Problem requirements. Only the pictures are to be left out; set down the rest of the records exactly.

Task material.
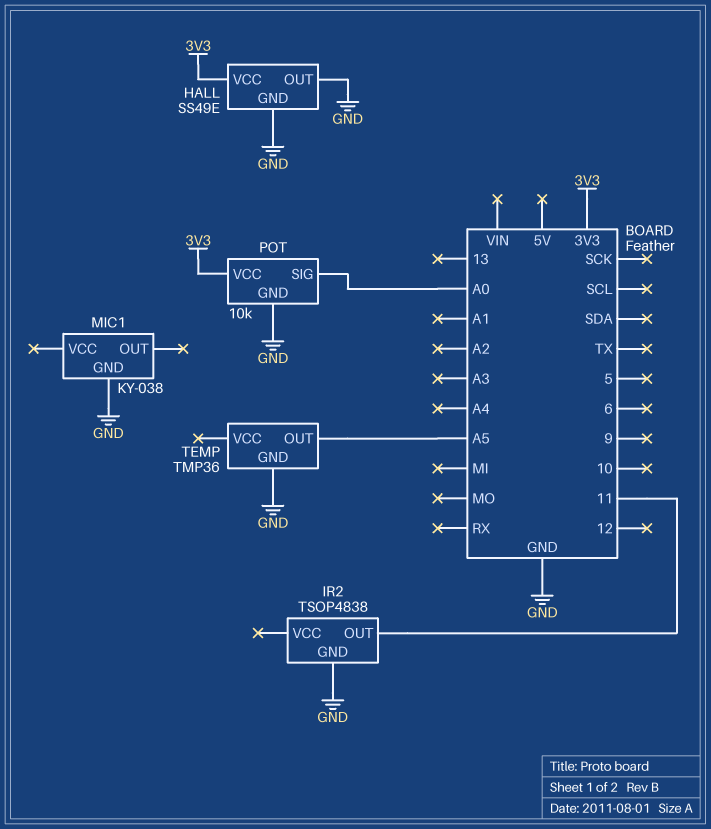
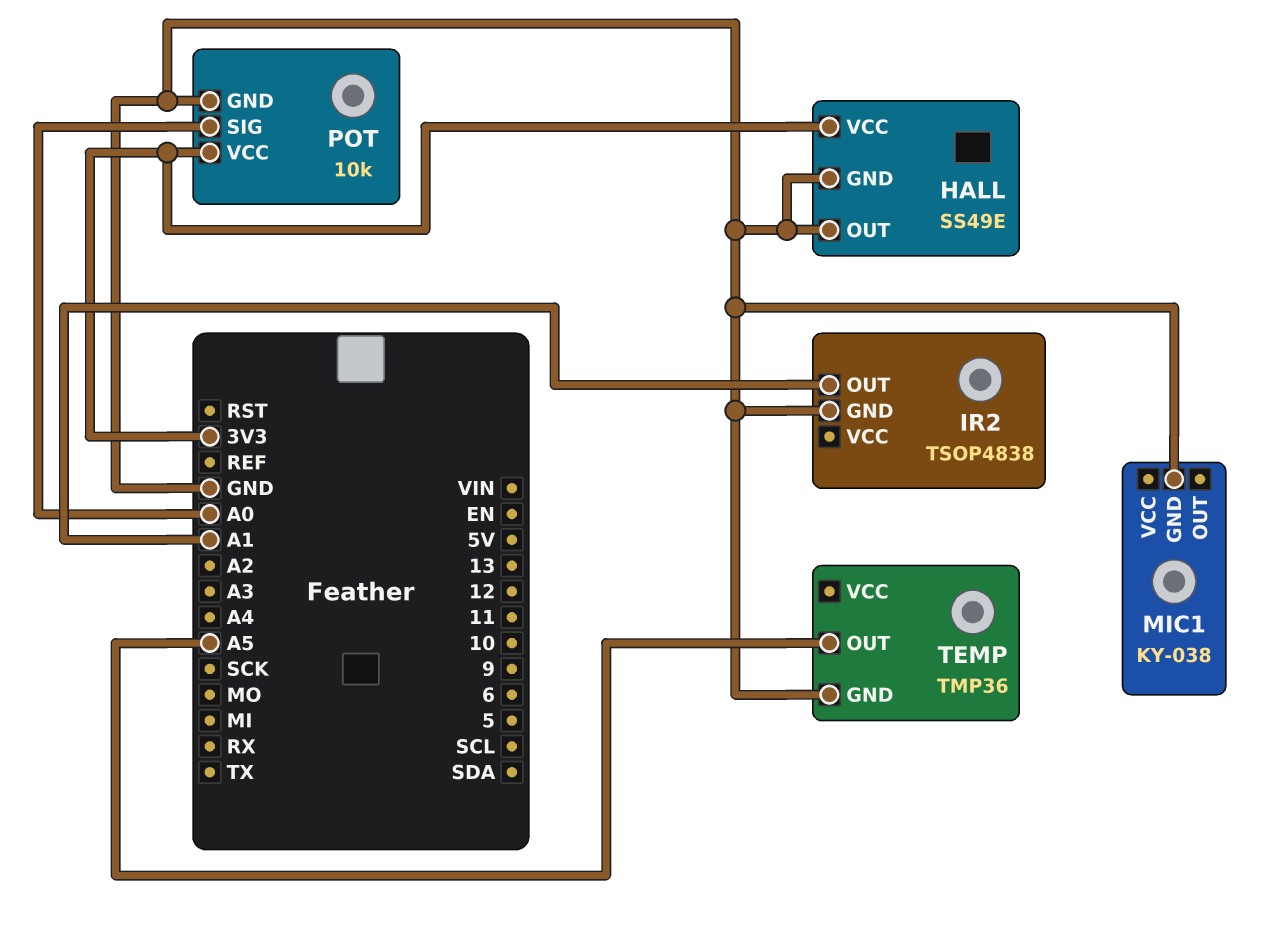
IR2 pin OUT: 11 -> A1

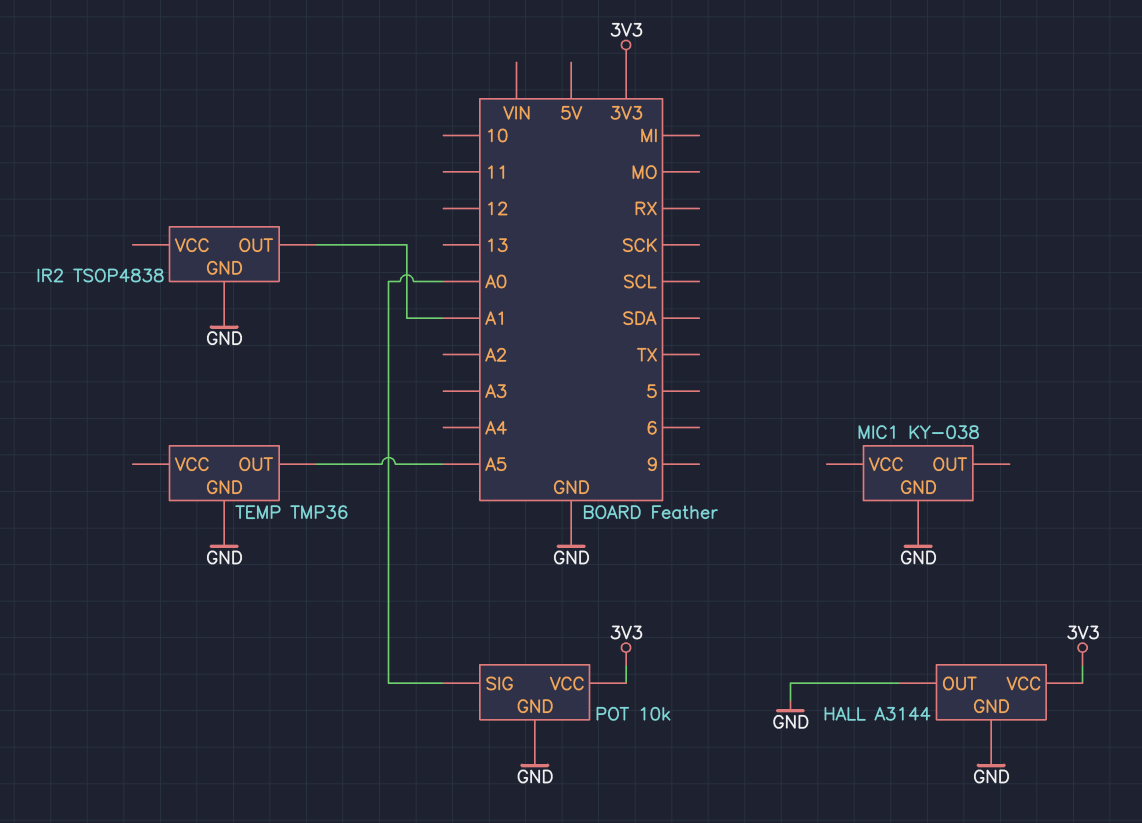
HALL: SS49E -> A3144

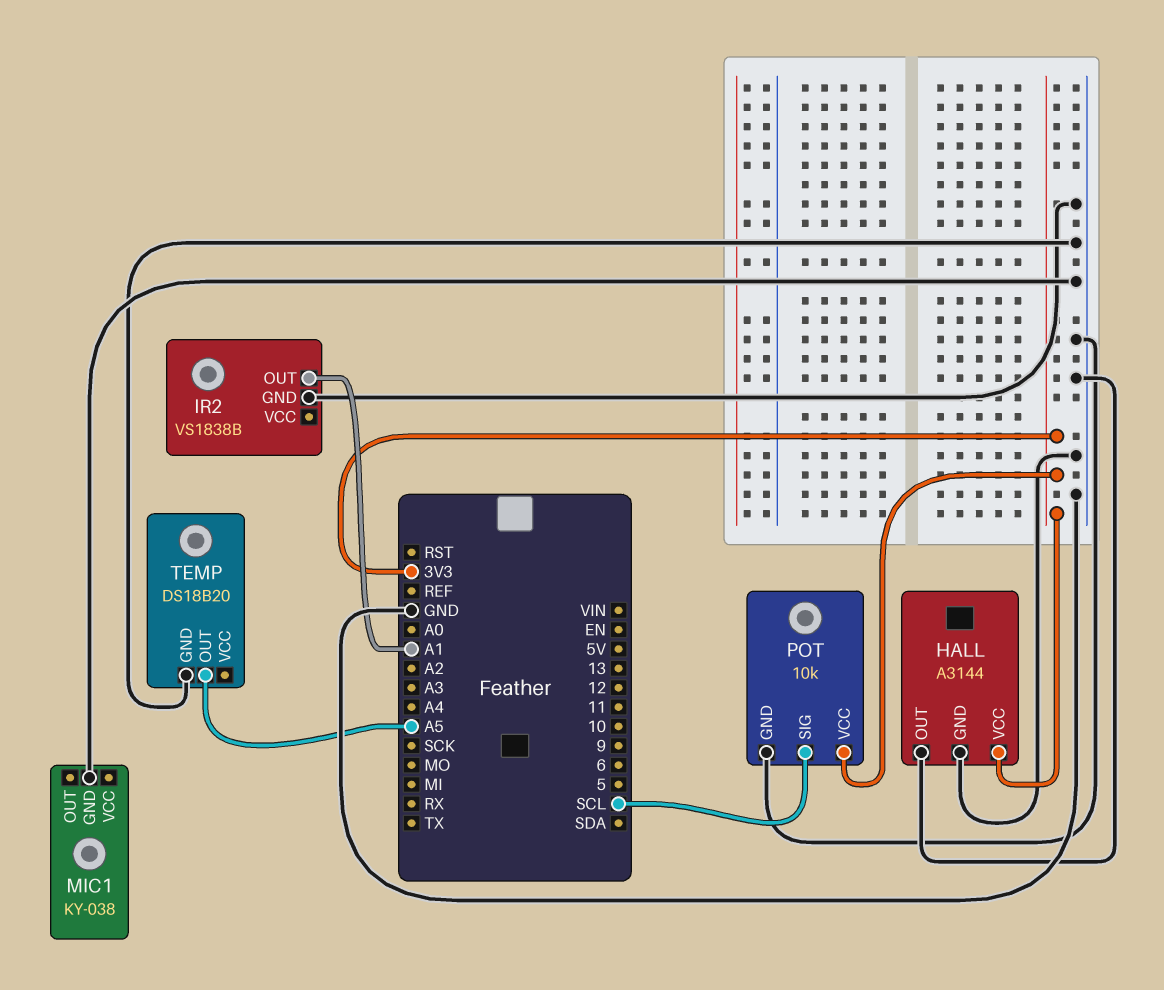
IR2: TSOP4838 -> VS1838B
POT pin SIG: A0 -> SCL
TEMP: TMP36 -> DS18B20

Answer space.
IR2 pin OUT: 11 -> A1

HALL: SS49E -> A3144

IR2: TSOP4838 -> VS1838B
POT pin SIG: A0 -> SCL
TEMP: TMP36 -> DS18B20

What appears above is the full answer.